*Exercise prompt*: Extract all of the entries and set them down verbatim.

*Entries shown*:
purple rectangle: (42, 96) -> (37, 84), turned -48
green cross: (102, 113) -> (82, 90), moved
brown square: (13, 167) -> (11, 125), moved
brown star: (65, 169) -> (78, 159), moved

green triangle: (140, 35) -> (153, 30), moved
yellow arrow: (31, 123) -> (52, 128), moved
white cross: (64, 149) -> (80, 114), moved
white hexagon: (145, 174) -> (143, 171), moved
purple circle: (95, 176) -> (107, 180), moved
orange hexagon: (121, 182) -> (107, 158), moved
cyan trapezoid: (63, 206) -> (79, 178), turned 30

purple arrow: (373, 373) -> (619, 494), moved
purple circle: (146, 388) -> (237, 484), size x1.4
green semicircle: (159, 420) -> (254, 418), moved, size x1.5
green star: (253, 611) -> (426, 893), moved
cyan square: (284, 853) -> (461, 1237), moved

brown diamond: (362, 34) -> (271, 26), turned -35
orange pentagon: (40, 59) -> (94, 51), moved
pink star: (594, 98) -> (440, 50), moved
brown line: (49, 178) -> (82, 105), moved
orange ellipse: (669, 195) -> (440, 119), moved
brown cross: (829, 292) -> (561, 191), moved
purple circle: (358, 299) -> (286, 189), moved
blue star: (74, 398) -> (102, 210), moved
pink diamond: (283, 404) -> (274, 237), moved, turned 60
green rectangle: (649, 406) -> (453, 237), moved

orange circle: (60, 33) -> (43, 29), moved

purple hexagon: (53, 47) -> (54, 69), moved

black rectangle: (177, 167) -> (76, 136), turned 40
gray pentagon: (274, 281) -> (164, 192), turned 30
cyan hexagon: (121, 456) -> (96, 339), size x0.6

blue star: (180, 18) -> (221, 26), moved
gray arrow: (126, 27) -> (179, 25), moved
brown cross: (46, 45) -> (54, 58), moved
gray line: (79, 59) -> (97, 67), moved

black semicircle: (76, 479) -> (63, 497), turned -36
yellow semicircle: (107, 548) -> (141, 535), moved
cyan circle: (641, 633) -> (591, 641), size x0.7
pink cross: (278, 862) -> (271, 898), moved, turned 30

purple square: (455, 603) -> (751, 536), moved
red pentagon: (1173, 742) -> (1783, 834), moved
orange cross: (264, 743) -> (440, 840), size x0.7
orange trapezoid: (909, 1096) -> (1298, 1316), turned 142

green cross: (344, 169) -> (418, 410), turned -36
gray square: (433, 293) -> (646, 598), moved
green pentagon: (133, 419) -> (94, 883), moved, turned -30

*Result*:
purple rectangle: (42, 96) -> (37, 84), turned -48
green cross: (102, 113) -> (82, 90), moved
brown square: (13, 167) -> (11, 125), moved
brown star: (65, 169) -> (78, 159), moved

green triangle: (140, 35) -> (153, 30), moved
yellow arrow: (31, 123) -> (52, 128), moved
white cross: (64, 149) -> (80, 114), moved
white hexagon: (145, 174) -> (143, 171), moved
purple circle: (95, 176) -> (107, 180), moved
orange hexagon: (121, 182) -> (107, 158), moved
cyan trapezoid: (63, 206) -> (79, 178), turned 30

purple arrow: (373, 373) -> (619, 494), moved
purple circle: (146, 388) -> (237, 484), size x1.4
green semicircle: (159, 420) -> (254, 418), moved, size x1.5
green star: (253, 611) -> (426, 893), moved
cyan square: (284, 853) -> (461, 1237), moved

brown diamond: (362, 34) -> (271, 26), turned -35
orange pentagon: (40, 59) -> (94, 51), moved
pink star: (594, 98) -> (440, 50), moved
brown line: (49, 178) -> (82, 105), moved
orange ellipse: (669, 195) -> (440, 119), moved
brown cross: (829, 292) -> (561, 191), moved
purple circle: (358, 299) -> (286, 189), moved
blue star: (74, 398) -> (102, 210), moved
pink diamond: (283, 404) -> (274, 237), moved, turned 60
green rectangle: (649, 406) -> (453, 237), moved

orange circle: (60, 33) -> (43, 29), moved

purple hexagon: (53, 47) -> (54, 69), moved

black rectangle: (177, 167) -> (76, 136), turned 40
gray pentagon: (274, 281) -> (164, 192), turned 30
cyan hexagon: (121, 456) -> (96, 339), size x0.6

blue star: (180, 18) -> (221, 26), moved
gray arrow: (126, 27) -> (179, 25), moved
brown cross: (46, 45) -> (54, 58), moved
gray line: (79, 59) -> (97, 67), moved

black semicircle: (76, 479) -> (63, 497), turned -36
yellow semicircle: (107, 548) -> (141, 535), moved
cyan circle: (641, 633) -> (591, 641), size x0.7
pink cross: (278, 862) -> (271, 898), moved, turned 30

purple square: (455, 603) -> (751, 536), moved
red pentagon: (1173, 742) -> (1783, 834), moved
orange cross: (264, 743) -> (440, 840), size x0.7
orange trapezoid: (909, 1096) -> (1298, 1316), turned 142

green cross: (344, 169) -> (418, 410), turned -36
gray square: (433, 293) -> (646, 598), moved
green pentagon: (133, 419) -> (94, 883), moved, turned -30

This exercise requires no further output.